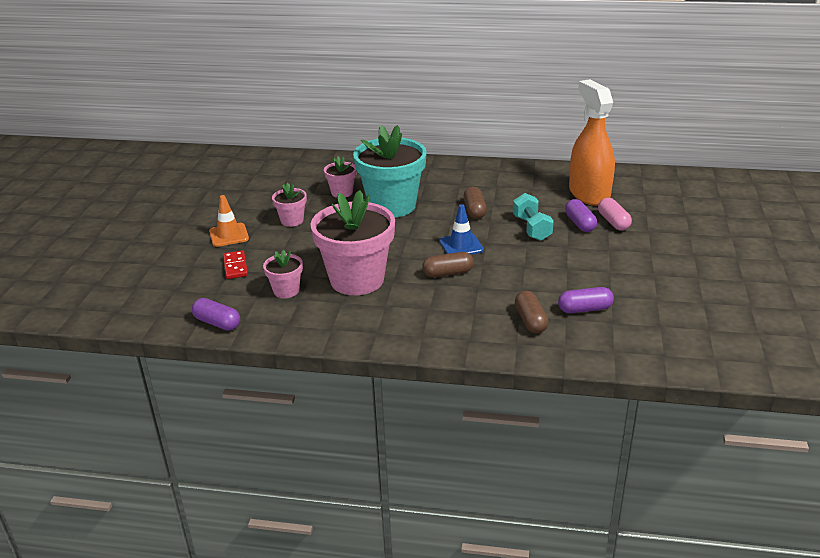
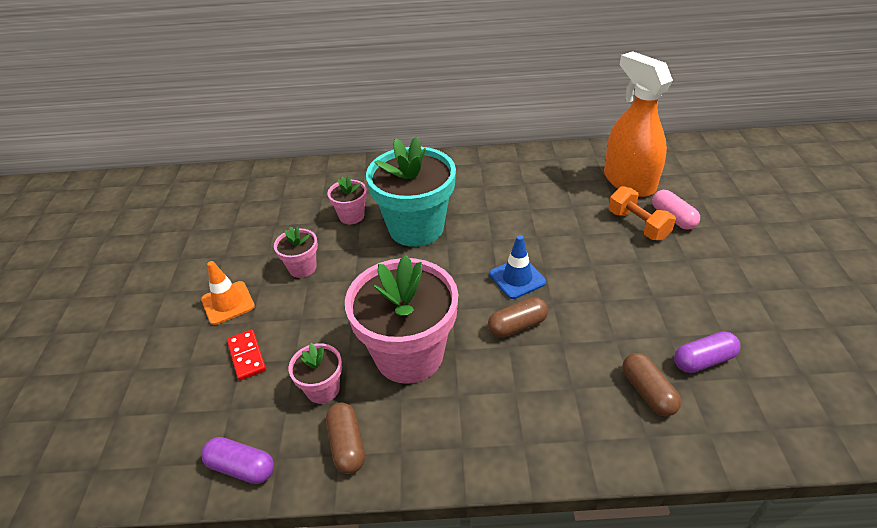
camera: 10 degrees left, 10 degrees up
brown capsule [464,187,487,219] -> brown capsule moved to [326,403,365,474]
turquoise dumbbell [513,193,554,241] -> none
purple capsule [565,199,597,232] -> orange dumbbell [609,186,676,240]

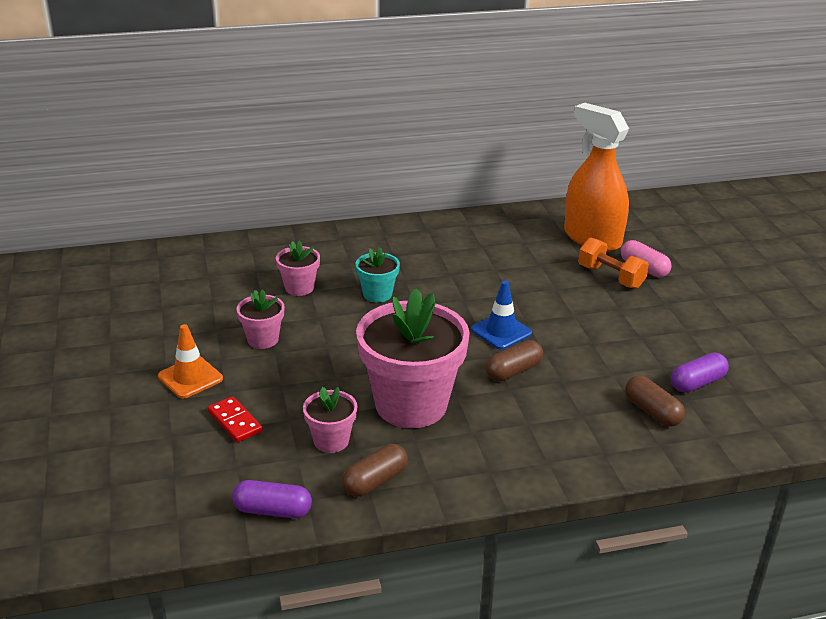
camera: 15 degrees left, 10 degrees down
brown capsule [326,403,365,474] -> brown capsule turned 75 degrees clockwise [342,444,408,497]
turquoise flower pot [366,137,456,247] -> turquoise flower pot [355,247,400,303], size x0.47

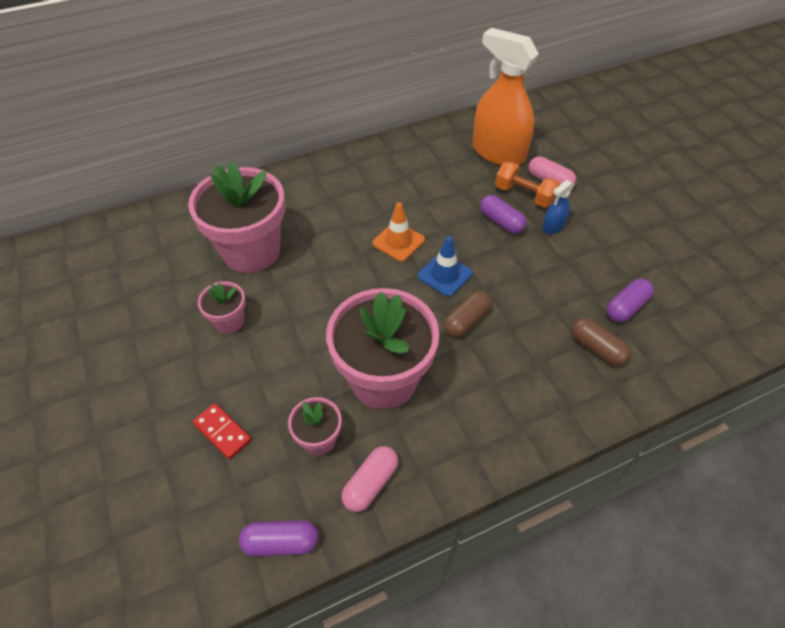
camera: 10 degrees left, 20 degrees up
orange traffic cone [158,324,223,399] -> orange traffic cone moved to [372,202,425,262]
pink flower pot [276,240,320,296] -> pink flower pot [188,161,285,273], size x2.13
brown capsule [342,444,408,497] -> pink capsule [341,446,398,512]
turquoise flower pot [355,247,400,303] -> none
none -> purple capsule [480,195,527,234]
none -> blue spray bottle [542,180,574,234]

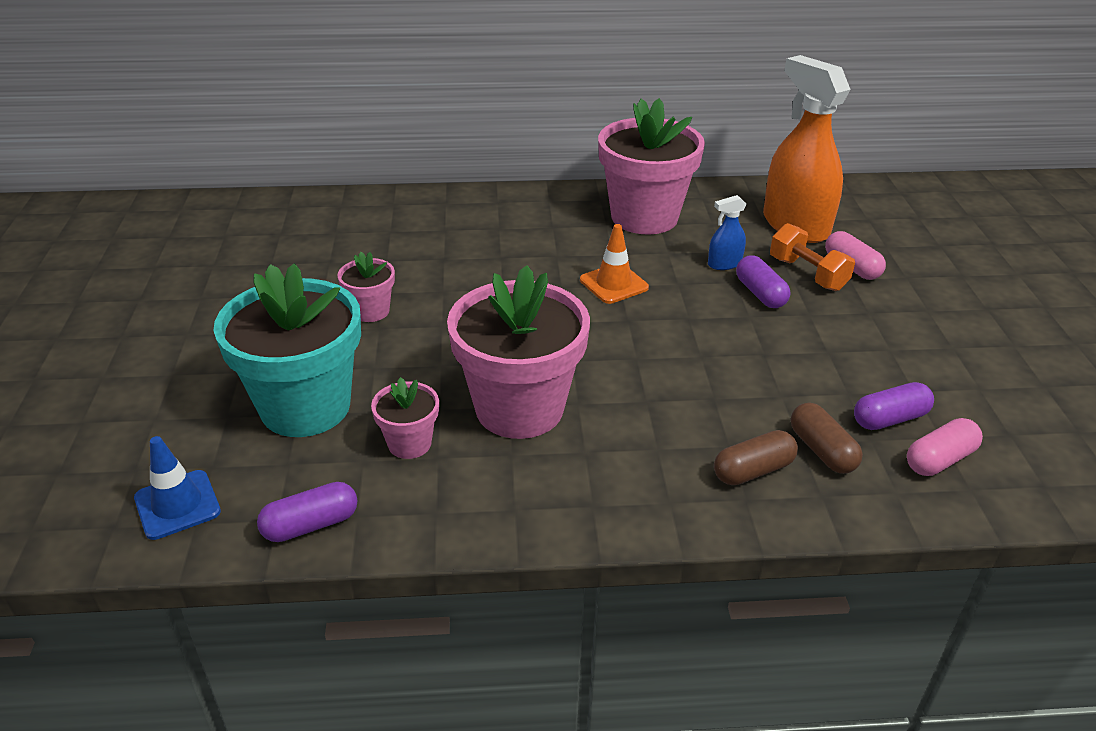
camera: 20 degrees right, 15 degrees down
pink flower pot [188,161,285,273] -> pink flower pot moved to [598,98,705,235]
red domino [193,403,251,459] -> turquoise flower pot [213,263,361,437]
purple capsule [239,520,319,557] -> purple capsule turned 45 degrees counterclockwise [257,482,358,542]
pink capsule [341,446,398,512] -> pink capsule moved to [907,418,983,476]
blue traffic cone [418,236,473,297] -> blue traffic cone moved to [134,436,221,540]
brown capsule [444,291,492,338] -> brown capsule moved to [714,430,798,485]
blue spray bottle [542,180,574,234] -> blue spray bottle moved to [708,195,746,270]

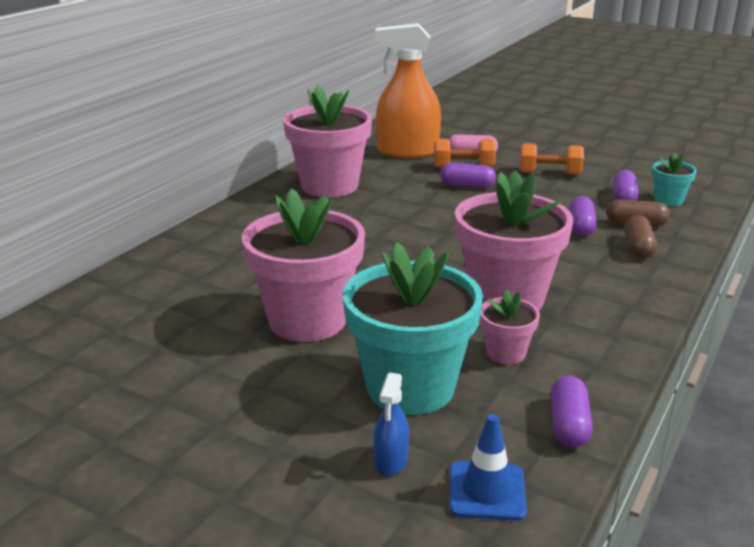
camera: 55 degrees left, 10 degrees down
pink flower pot [338,252,395,322] -> pink flower pot [242,188,365,342], size x2.13
orange traffic cone [580,224,649,304] -> none
blue spray bottle [708,195,746,270] -> blue spray bottle moved to [374,373,409,476]
pink capsule [907,418,983,476] -> turquoise flower pot [652,152,697,206]
none -> orange dumbbell [520,143,584,175]
none -> purple capsule [569,196,597,236]

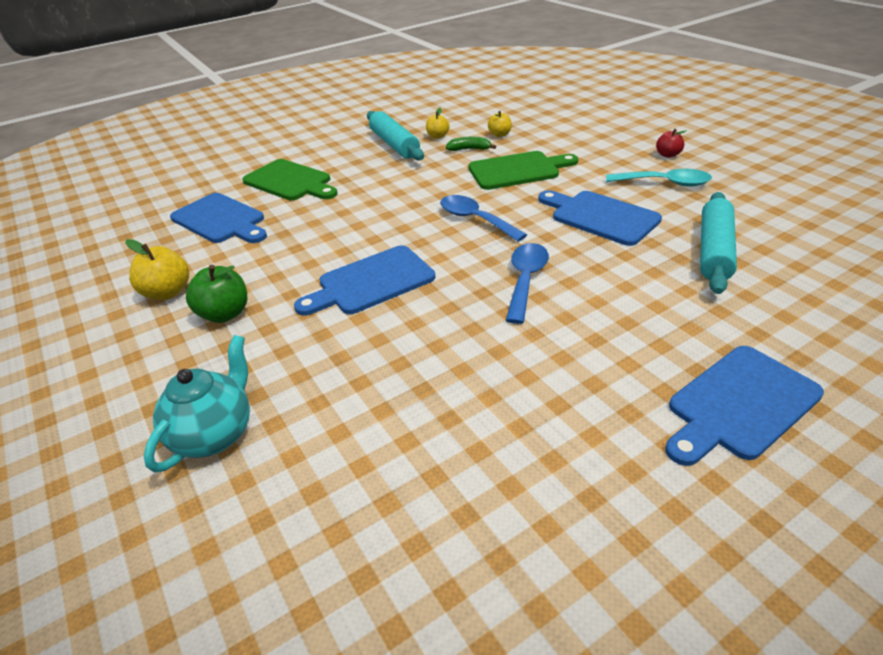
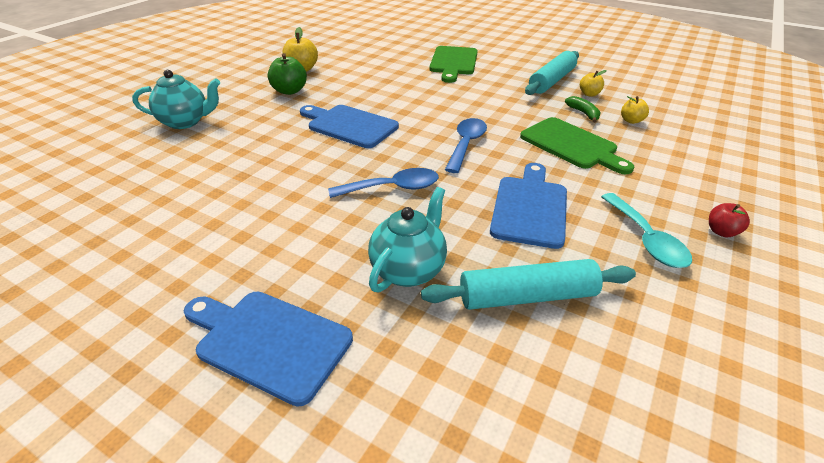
camera: 60 degrees right, 0 degrees up
blue cutting board [170,193,267,243] -> none
none -> turquoise teapot [368,187,447,292]

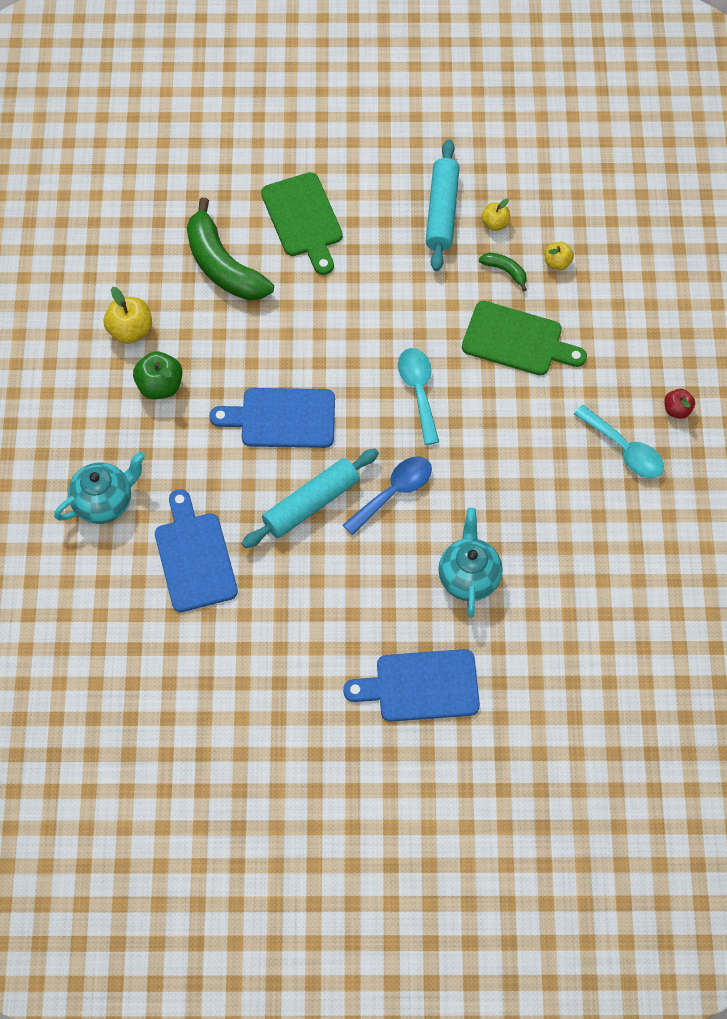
camera: 30 degrees left, 25 degrees up
turquoise rolling pin [421,259,636,310] -> turquoise rolling pin moved to [242,449,379,548]
blue spoon [445,118,487,173] -> turquoise spoon [398,348,439,445]
blue cutting board [490,163,567,249] -> blue cutting board moved to [155,489,238,612]
none -> green banana [187,198,274,300]

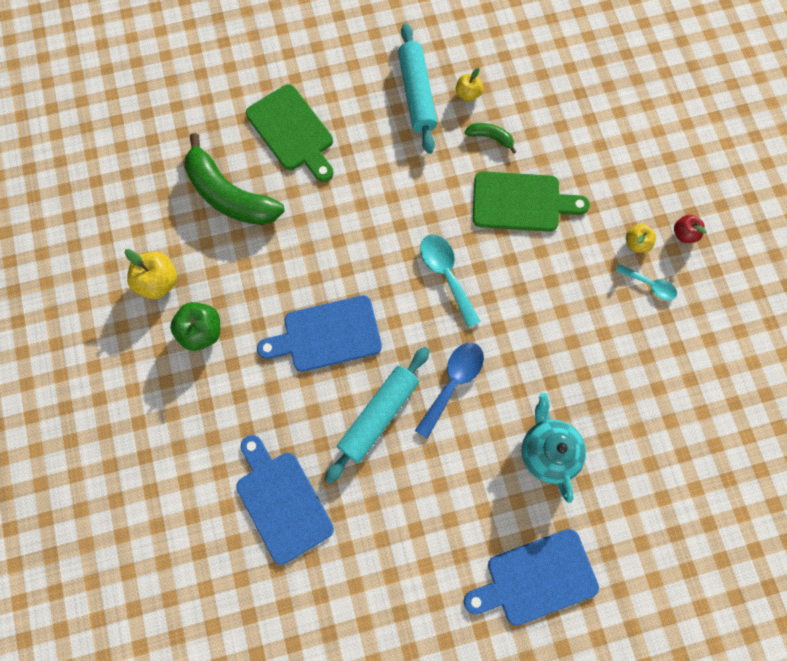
camera: 15 degrees left, 10 degrees up
turquoise teapot [54,451,145,524] -> none
yellow apple [545,241,574,270] -> yellow apple moved to [626,224,656,253]
turquoise spoon [574,405,664,478] -> turquoise spoon [616,264,677,300], size x0.62

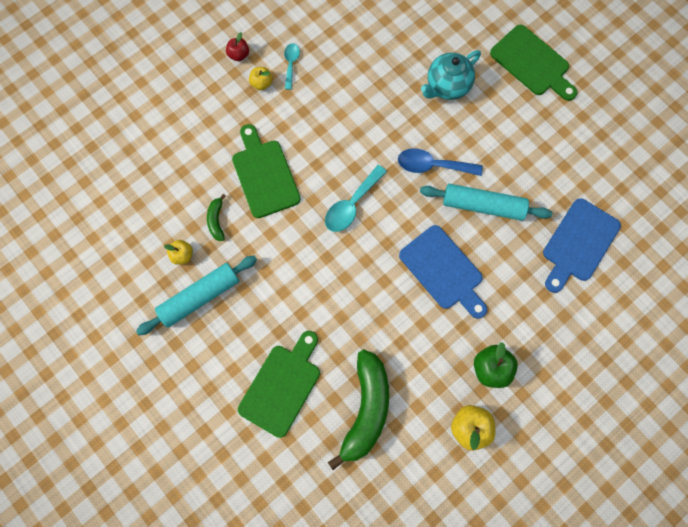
camera: 115 degrees left, 0 degrees up
blue cutting board [464,529,599,626] -> green cutting board [490,25,577,101]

● ● ● ● ● ● ●

- WORK TASK -
Copy all lines from the material that hold "cone".

- EXERCISE RESPONSE -
orange traffic cone [158,324,223,399] -> orange traffic cone moved to [372,202,425,262]
blue traffic cone [418,236,473,297] -> blue traffic cone moved to [134,436,221,540]
orange traffic cone [580,224,649,304] -> none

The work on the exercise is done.